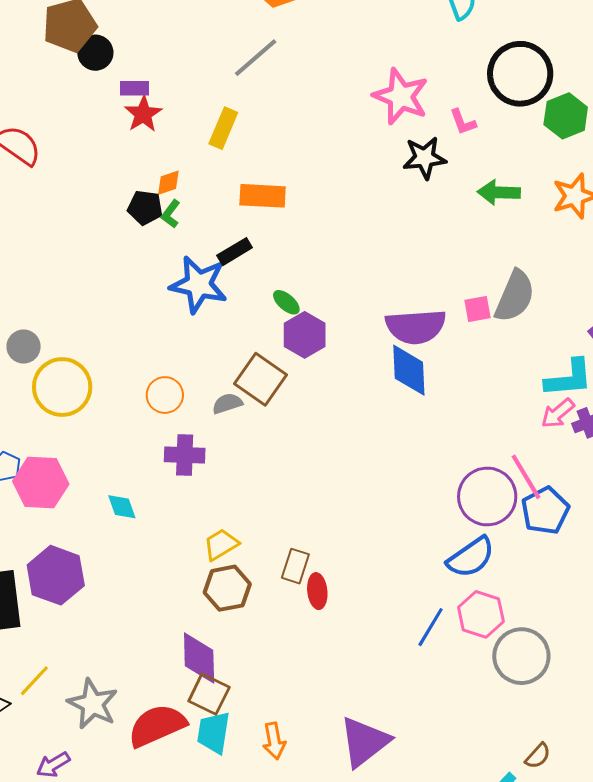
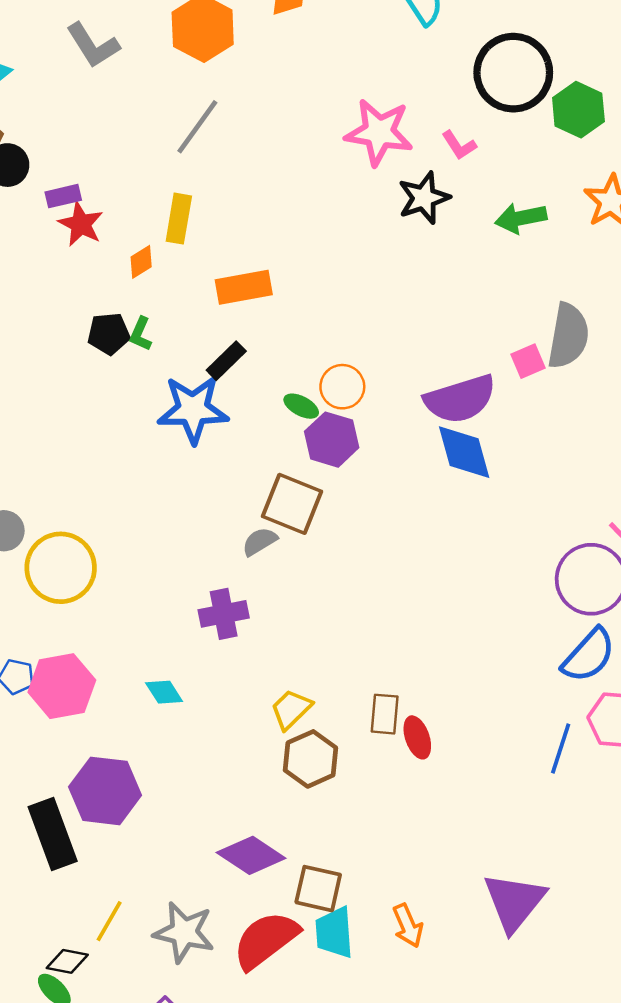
orange diamond: (168, 183) -> (141, 262), moved
orange circle: (165, 395) -> (342, 387), moved
purple diamond: (199, 658) -> (251, 855), moved, turned -42

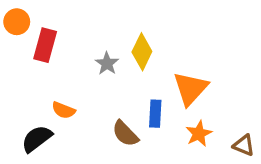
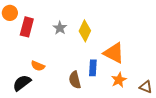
gray star: (107, 63) -> (60, 28), moved
orange triangle: (190, 89) -> (114, 53), turned -45
brown semicircle: (125, 134) -> (75, 80), turned 30

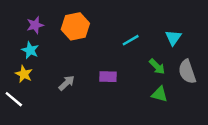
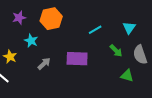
cyan star: (30, 50) -> (31, 41), moved
purple rectangle: (108, 77) -> (77, 59), size x1.5
green triangle: (160, 94) -> (127, 76), moved

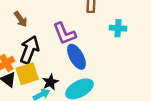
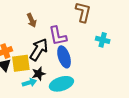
brown arrow: (21, 19) -> (32, 20), moved
black arrow: (29, 50) -> (39, 50), moved

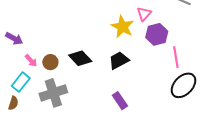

## DIRECTIONS FOR THIS TASK
Write the number of lines in the data above that contain the word "turned", and add nothing to it.

## ANSWER AREA
3